START RECORDS SUPPLIED

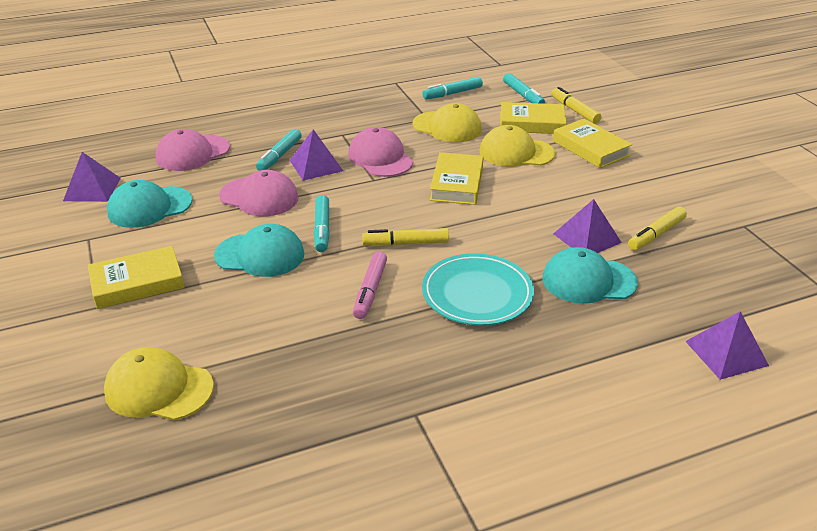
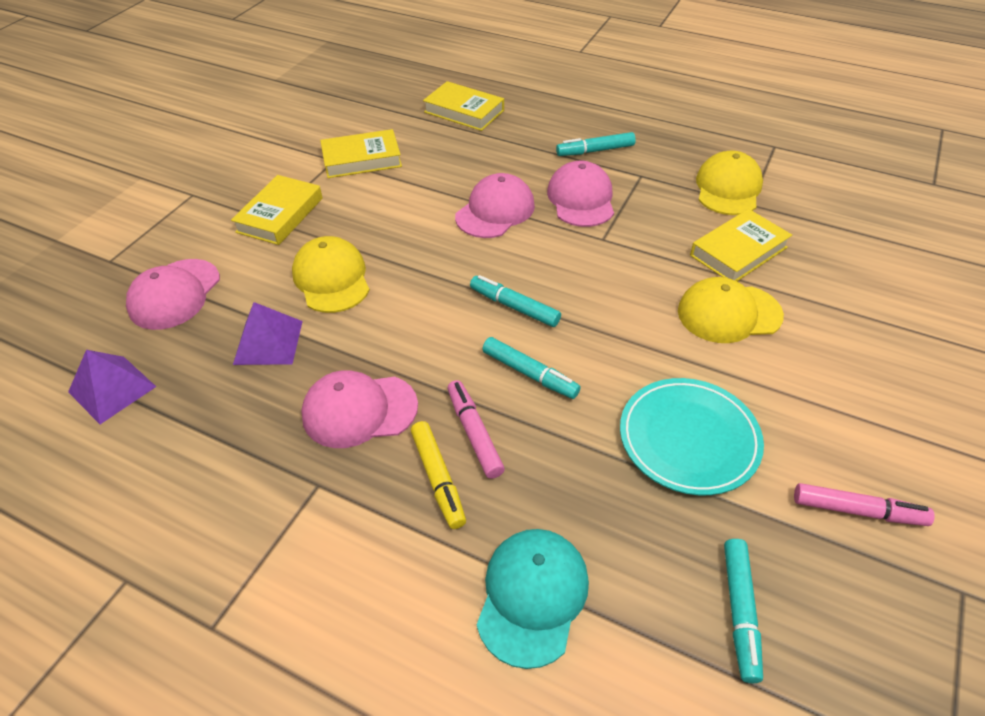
pink cap: 3 -> 4
pink marker: 1 -> 2
purple pyramid: 4 -> 2
turquoise cap: 3 -> 1
yellow marker: 3 -> 1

END RECORDS SUPPLIED

DIRECTIONS — Every line of the data above is to be set down word for word, with the pictures left out.

RESULT FOR THIS EXERCISE —
pink cap: 3 -> 4
pink marker: 1 -> 2
purple pyramid: 4 -> 2
turquoise cap: 3 -> 1
yellow marker: 3 -> 1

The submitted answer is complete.